• **Required work**
Please restate the data that follows word for word, with the pictures left out.

** Opening Task material block **

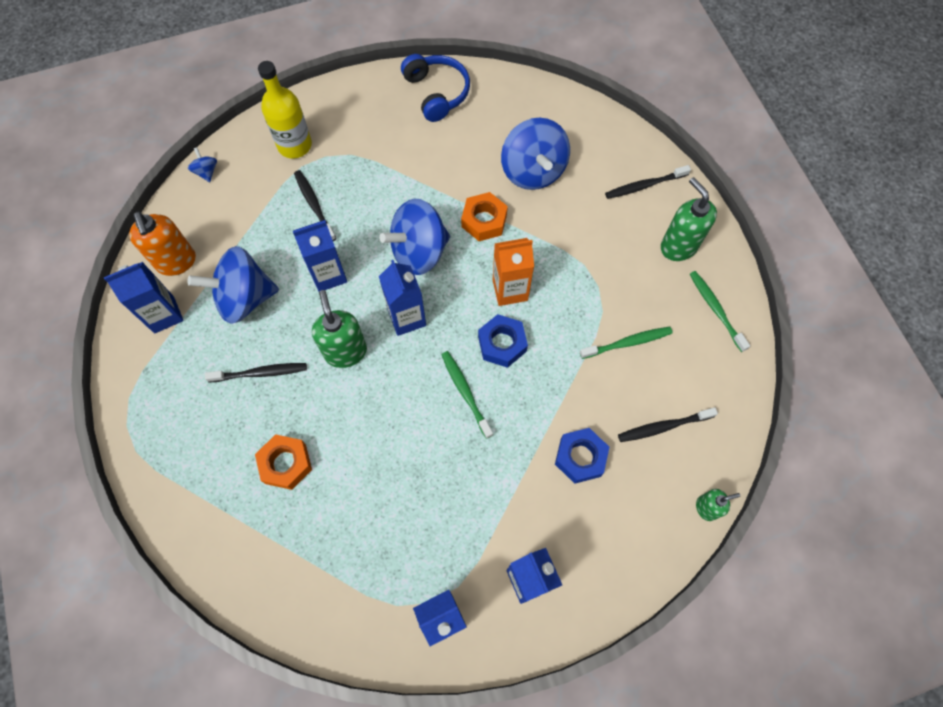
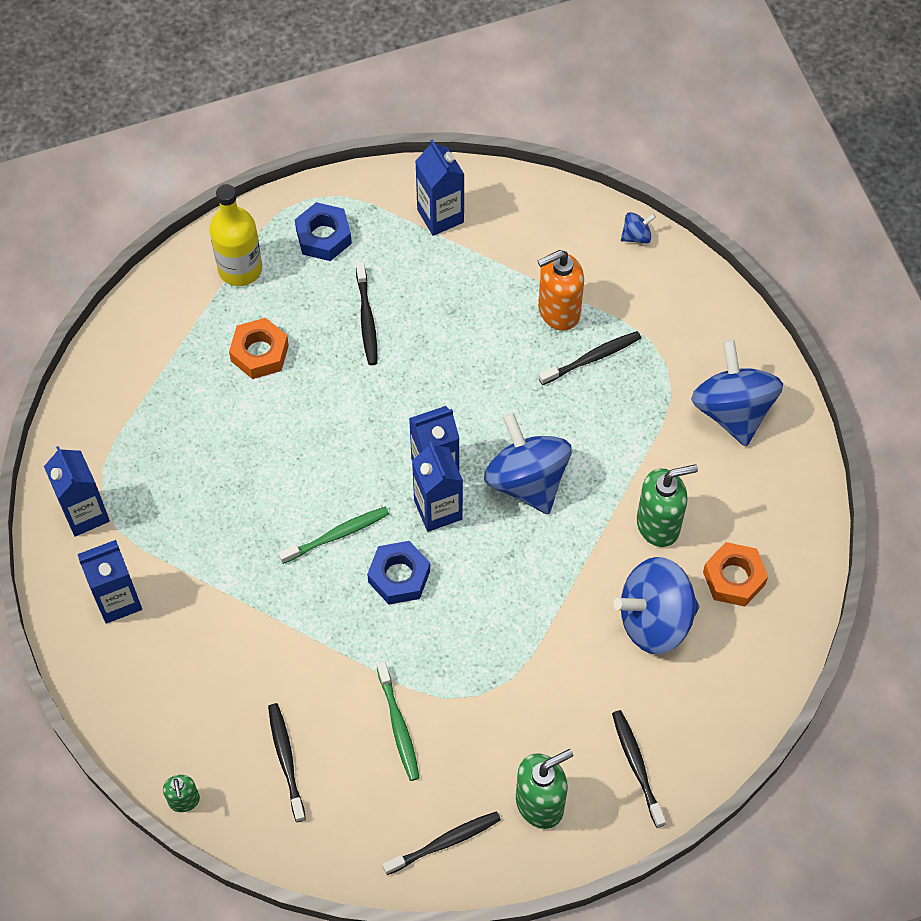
camera: 90 degrees right, 5 degrees down
(176, 262) = (509, 219): orange soap dispenser -> orange soap dispenser (558, 311)
(244, 298) = (461, 294): blue spinning top -> blue spinning top (732, 410)
(294, 145) = (681, 329): yellow bottle -> yellow bottle (240, 268)
(328, 275) = (493, 380): blue carton -> blue carton (438, 510)
(345, 351) = (391, 404): green soap dispenser -> green soap dispenser (658, 524)
(436, 93) = (779, 496): blue headphones -> none
(484, 221) = (574, 557): orange nut -> orange nut (733, 578)
(510, 290) = (473, 587): orange carton -> none
(580, 457) = (252, 661): blue nut -> blue nut (323, 237)
(716, 310) = (444, 842): green toothbrush -> black toothbrush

** Closing Task material block **

• **Solution to this task**
camera: 90 degrees right, 5 degrees down
(176, 262) = (509, 219): orange soap dispenser -> orange soap dispenser (558, 311)
(244, 298) = (461, 294): blue spinning top -> blue spinning top (732, 410)
(294, 145) = (681, 329): yellow bottle -> yellow bottle (240, 268)
(328, 275) = (493, 380): blue carton -> blue carton (438, 510)
(345, 351) = (391, 404): green soap dispenser -> green soap dispenser (658, 524)
(436, 93) = (779, 496): blue headphones -> none
(484, 221) = (574, 557): orange nut -> orange nut (733, 578)
(510, 290) = (473, 587): orange carton -> none
(580, 457) = (252, 661): blue nut -> blue nut (323, 237)
(716, 310) = (444, 842): green toothbrush -> black toothbrush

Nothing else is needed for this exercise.